— Your task —
Skip the images and copy each record exactly as written.

— Data excerpts —
● ● ● ● ● ● ●

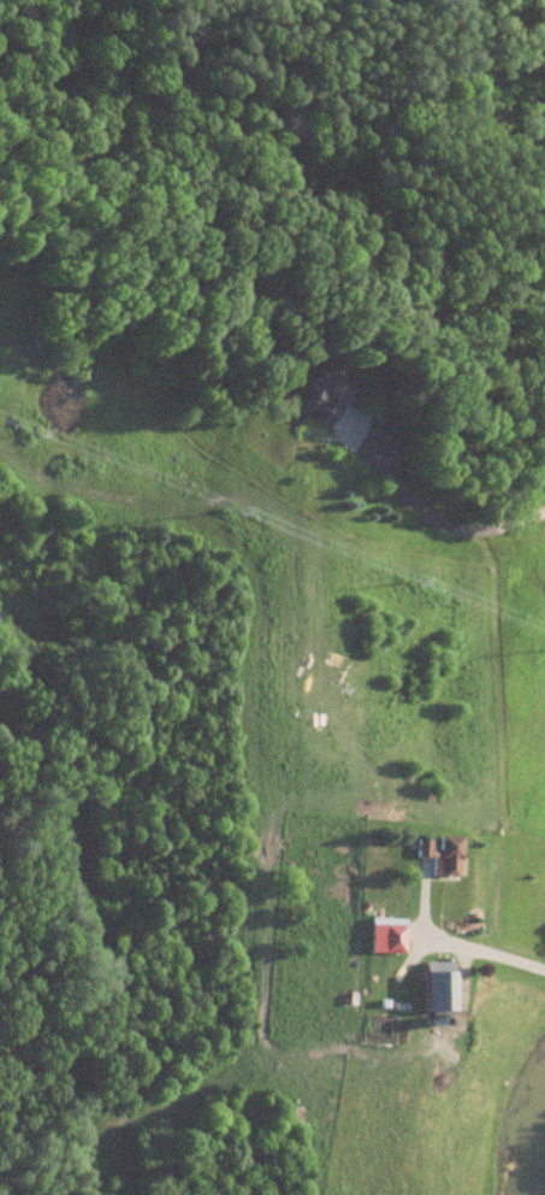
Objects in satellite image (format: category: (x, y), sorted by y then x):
building: (328, 399)
building: (442, 855)
building: (388, 935)
building: (442, 987)

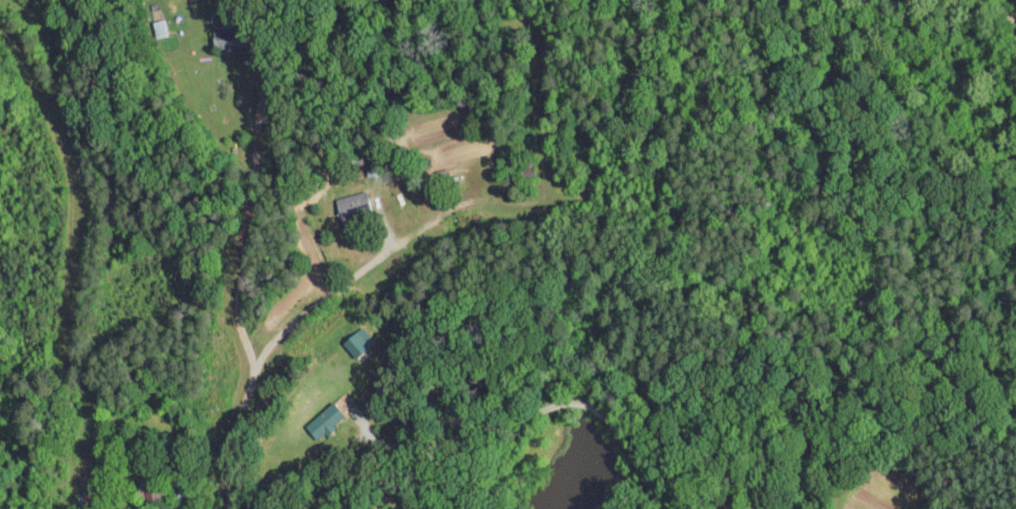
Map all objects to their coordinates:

● ● ● ● ● ● ●

— Task solution —
Objects in satellite image (format: category: (x, y), sorted by y then x):
building: (328, 399)
building: (442, 855)
building: (388, 935)
building: (442, 987)

Map all objects to their coordinates:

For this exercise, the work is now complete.